**WORK ORDER**
Take the records below and set down exactly the lines from the one with "RFID1 pin SCK: D8 -> D10" to the one with "RFID1 pin IRQ: D10 -> D5", ends included; do not copy the pictures.

BEGIN MATERIAL FOR THIS TASK

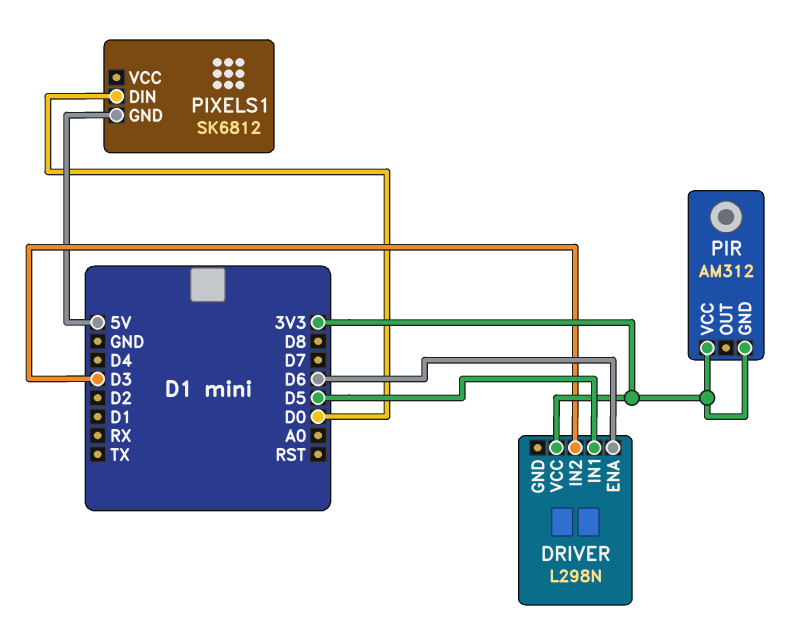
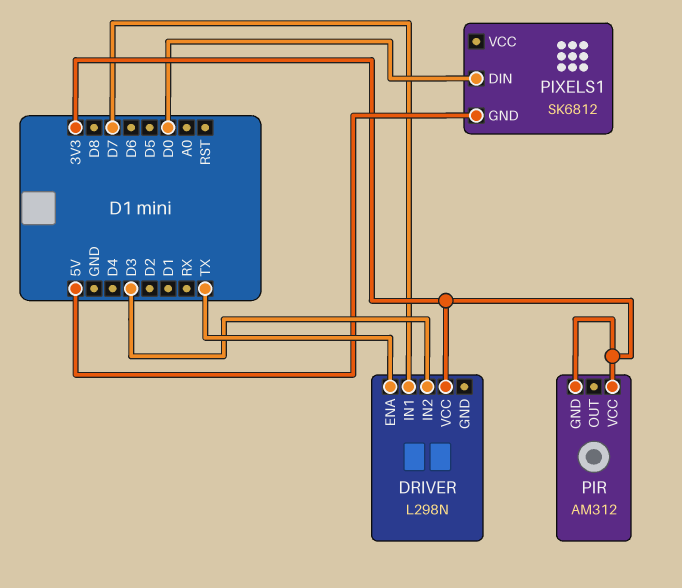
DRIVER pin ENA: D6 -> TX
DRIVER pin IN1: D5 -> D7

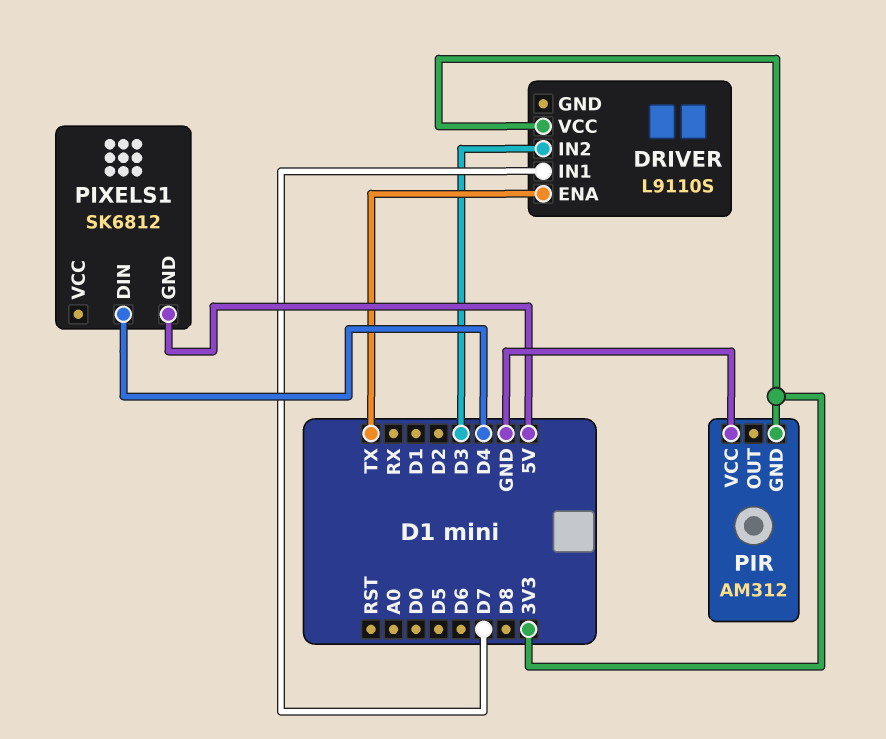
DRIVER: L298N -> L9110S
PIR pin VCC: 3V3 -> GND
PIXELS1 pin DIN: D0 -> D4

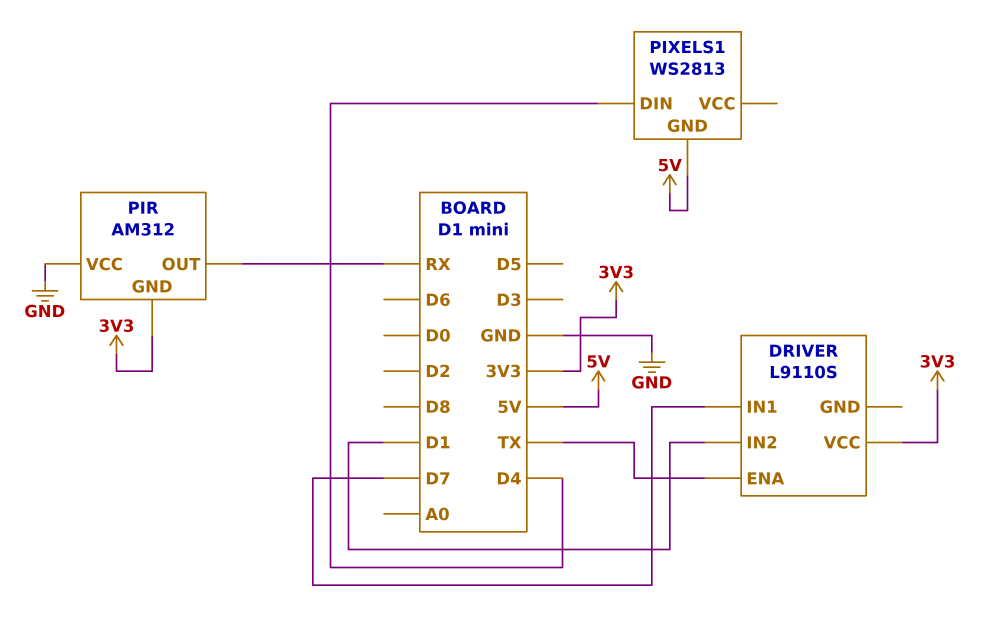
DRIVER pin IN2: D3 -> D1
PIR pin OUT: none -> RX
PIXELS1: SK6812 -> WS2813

END MATERIAL FOR THIS TASK
BEGIN MATERIAL FOR THIS TASK

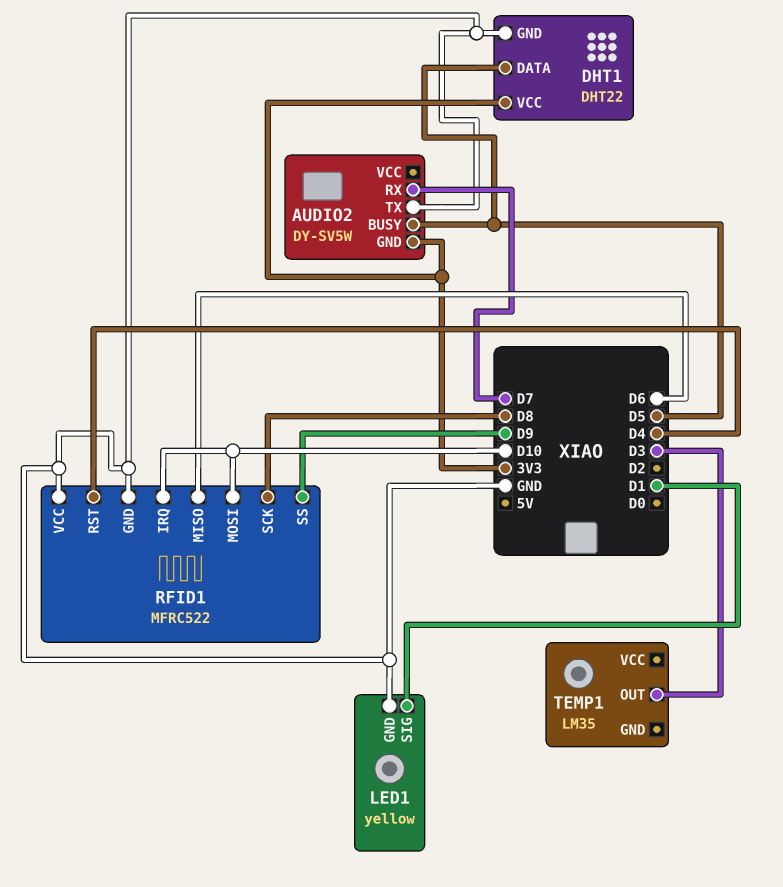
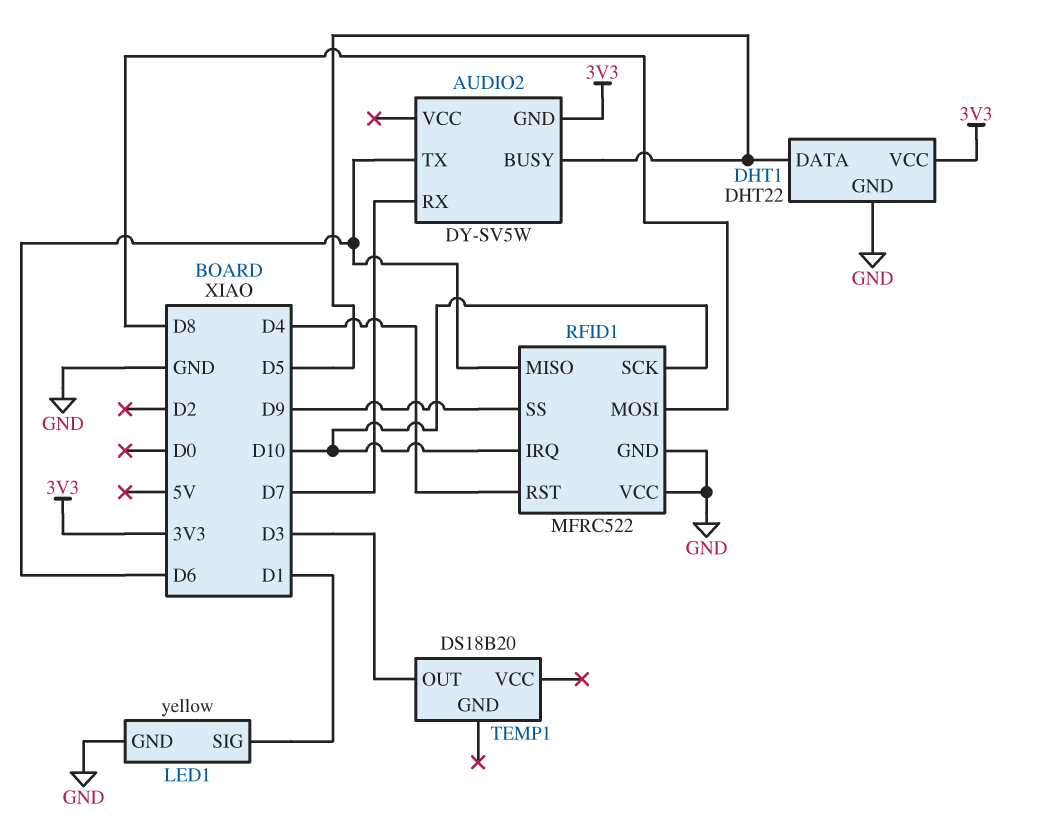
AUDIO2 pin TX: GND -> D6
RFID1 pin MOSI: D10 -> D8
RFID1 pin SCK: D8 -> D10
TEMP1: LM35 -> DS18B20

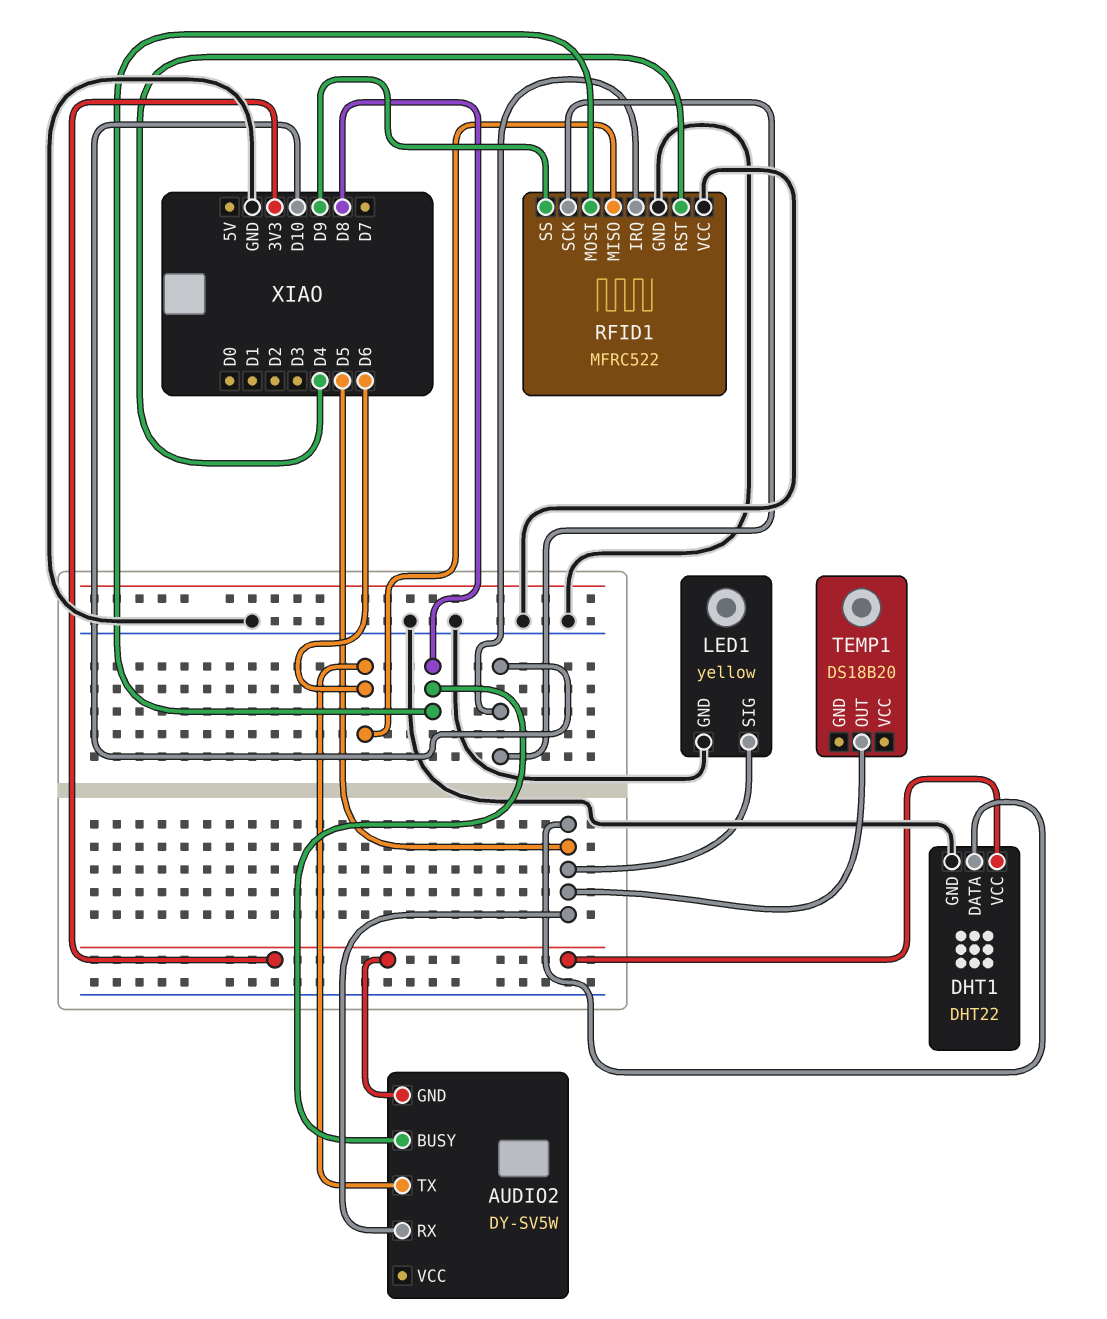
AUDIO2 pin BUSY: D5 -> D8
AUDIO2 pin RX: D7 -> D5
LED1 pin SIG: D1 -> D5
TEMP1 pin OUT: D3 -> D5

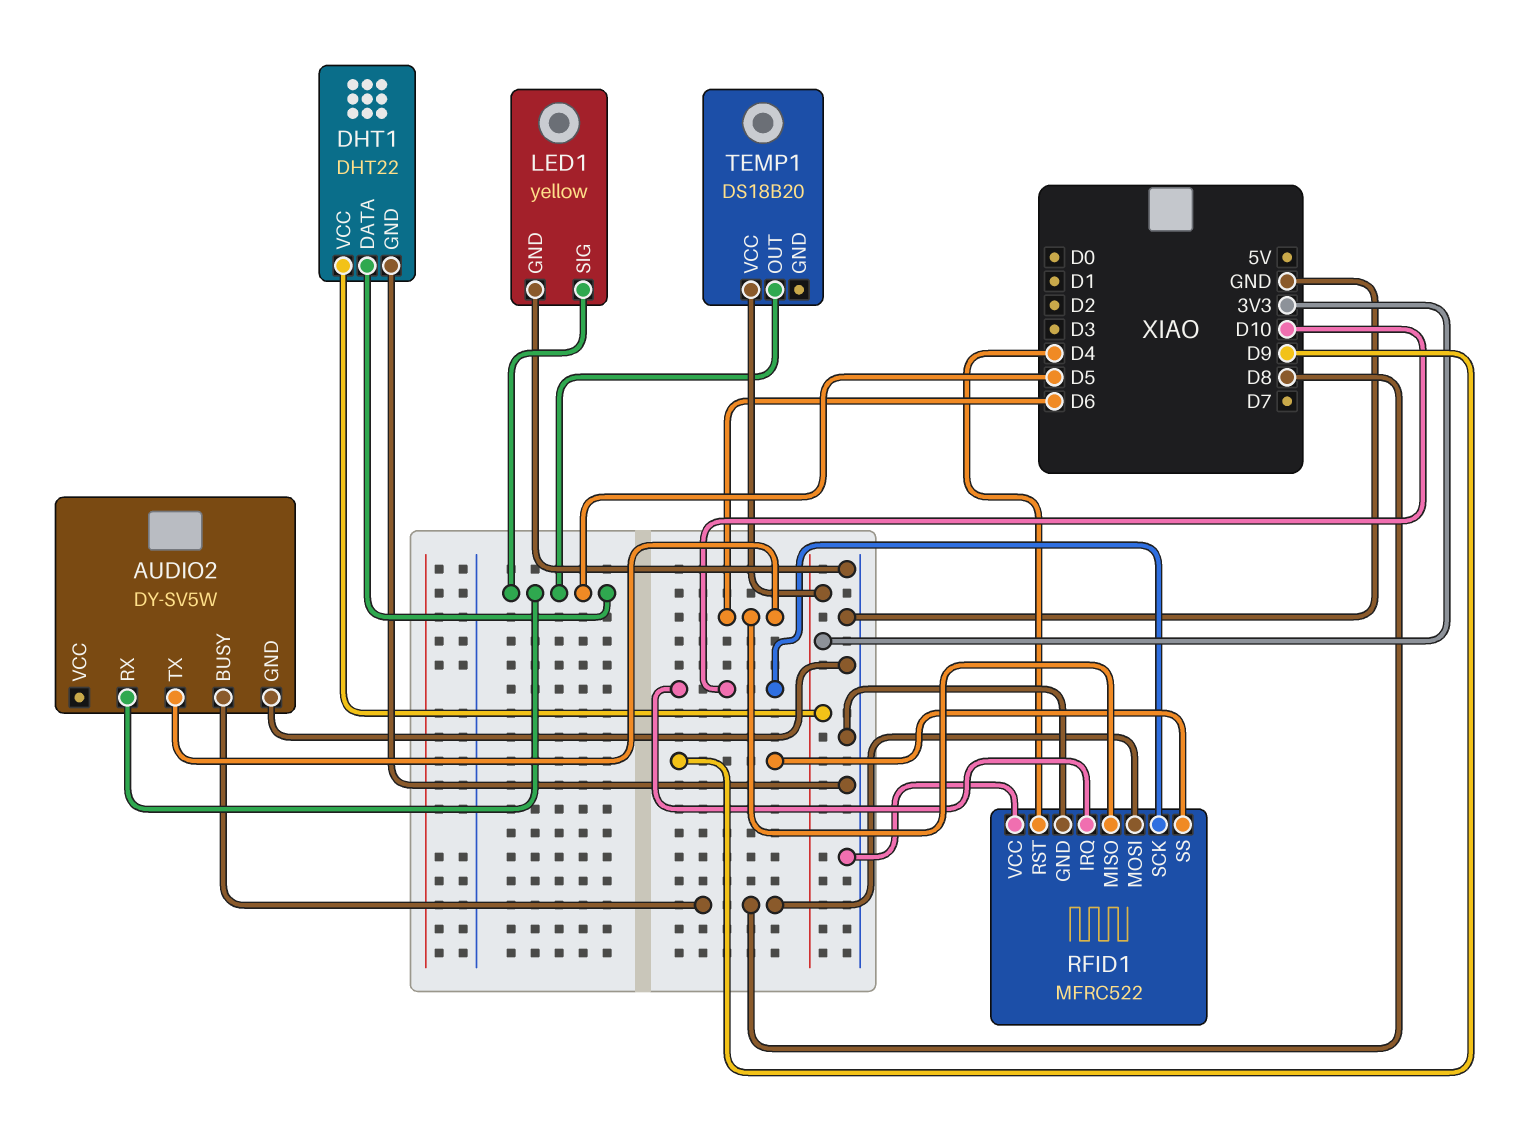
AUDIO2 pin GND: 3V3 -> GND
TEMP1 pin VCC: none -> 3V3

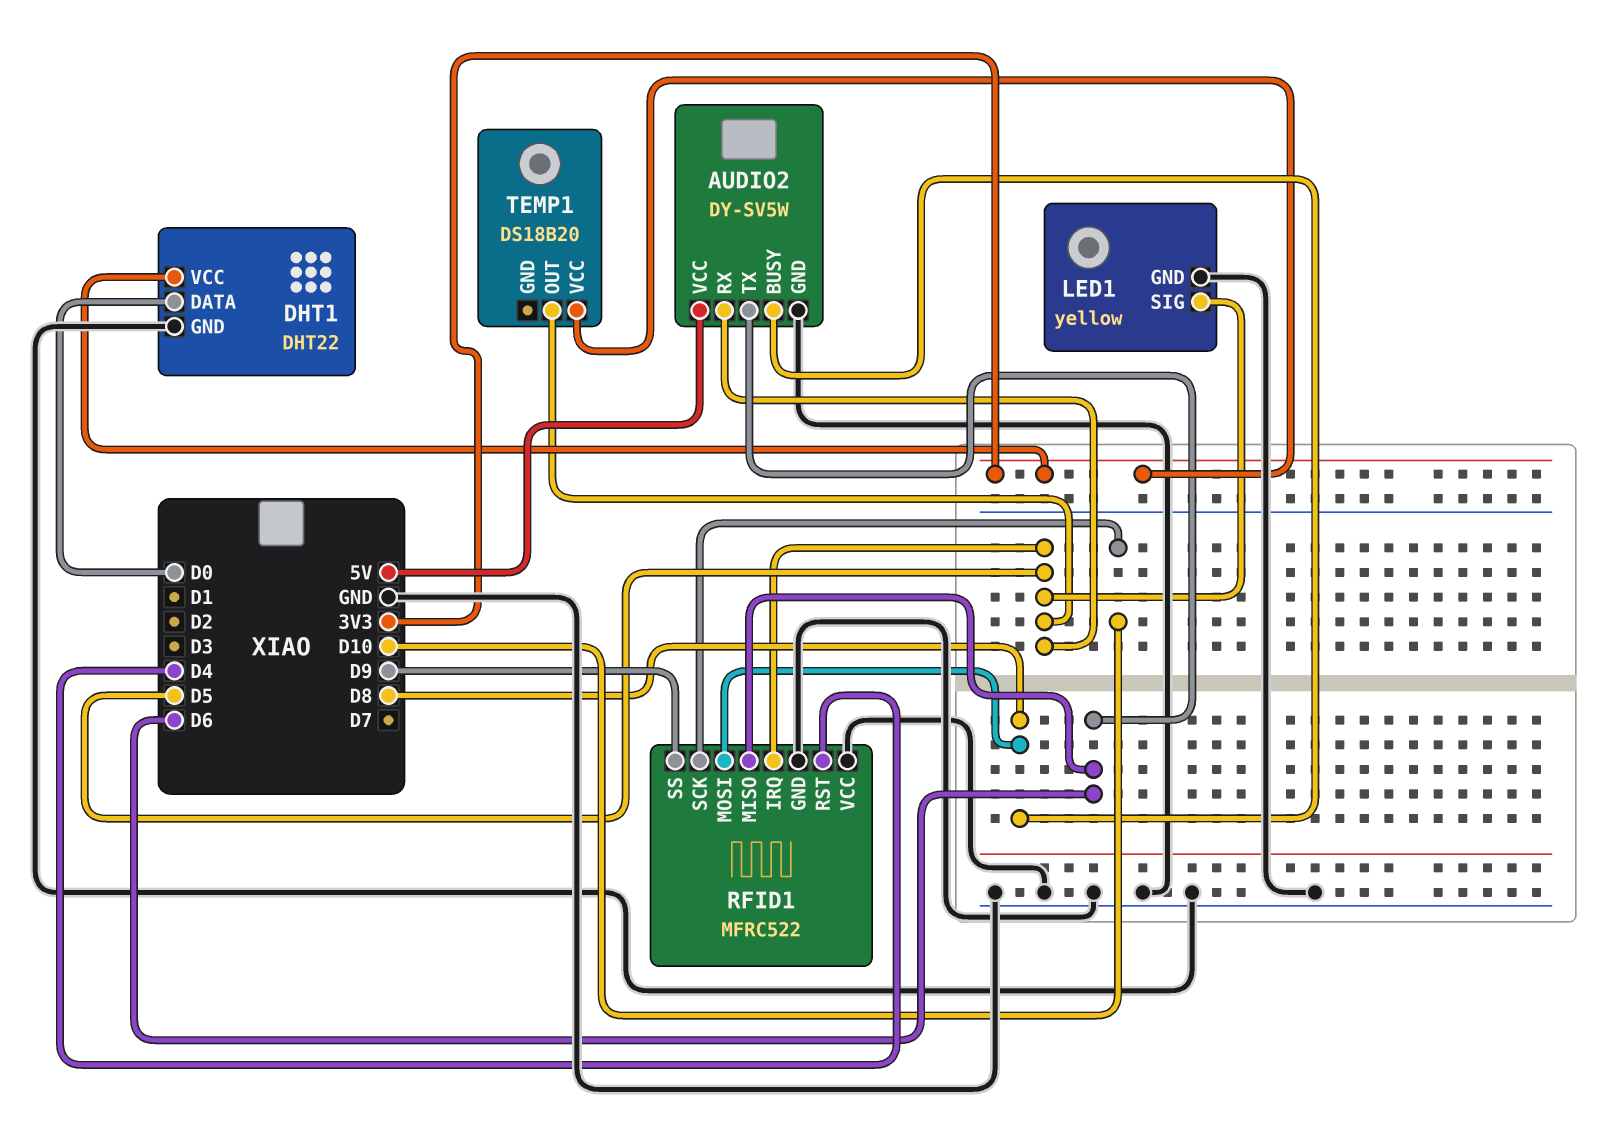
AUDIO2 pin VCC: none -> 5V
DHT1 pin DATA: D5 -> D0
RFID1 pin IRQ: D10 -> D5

END MATERIAL FOR THIS TASK

**OUTPUT**
RFID1 pin SCK: D8 -> D10
TEMP1: LM35 -> DS18B20

AUDIO2 pin BUSY: D5 -> D8
AUDIO2 pin RX: D7 -> D5
LED1 pin SIG: D1 -> D5
TEMP1 pin OUT: D3 -> D5

AUDIO2 pin GND: 3V3 -> GND
TEMP1 pin VCC: none -> 3V3

AUDIO2 pin VCC: none -> 5V
DHT1 pin DATA: D5 -> D0
RFID1 pin IRQ: D10 -> D5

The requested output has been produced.